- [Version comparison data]
..............................

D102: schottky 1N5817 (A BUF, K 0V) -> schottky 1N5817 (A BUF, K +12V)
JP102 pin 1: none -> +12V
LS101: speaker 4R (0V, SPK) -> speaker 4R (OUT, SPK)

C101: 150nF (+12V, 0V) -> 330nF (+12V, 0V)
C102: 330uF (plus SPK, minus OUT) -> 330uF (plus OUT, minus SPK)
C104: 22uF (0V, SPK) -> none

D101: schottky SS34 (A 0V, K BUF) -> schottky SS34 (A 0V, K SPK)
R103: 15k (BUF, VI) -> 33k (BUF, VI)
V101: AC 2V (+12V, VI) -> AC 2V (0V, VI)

..............................

- [WORK REQUEST] Your answer must be the records above, repeated exactly.

- [WRITTEN SOLUTION]
D102: schottky 1N5817 (A BUF, K 0V) -> schottky 1N5817 (A BUF, K +12V)
JP102 pin 1: none -> +12V
LS101: speaker 4R (0V, SPK) -> speaker 4R (OUT, SPK)

C101: 150nF (+12V, 0V) -> 330nF (+12V, 0V)
C102: 330uF (plus SPK, minus OUT) -> 330uF (plus OUT, minus SPK)
C104: 22uF (0V, SPK) -> none

D101: schottky SS34 (A 0V, K BUF) -> schottky SS34 (A 0V, K SPK)
R103: 15k (BUF, VI) -> 33k (BUF, VI)
V101: AC 2V (+12V, VI) -> AC 2V (0V, VI)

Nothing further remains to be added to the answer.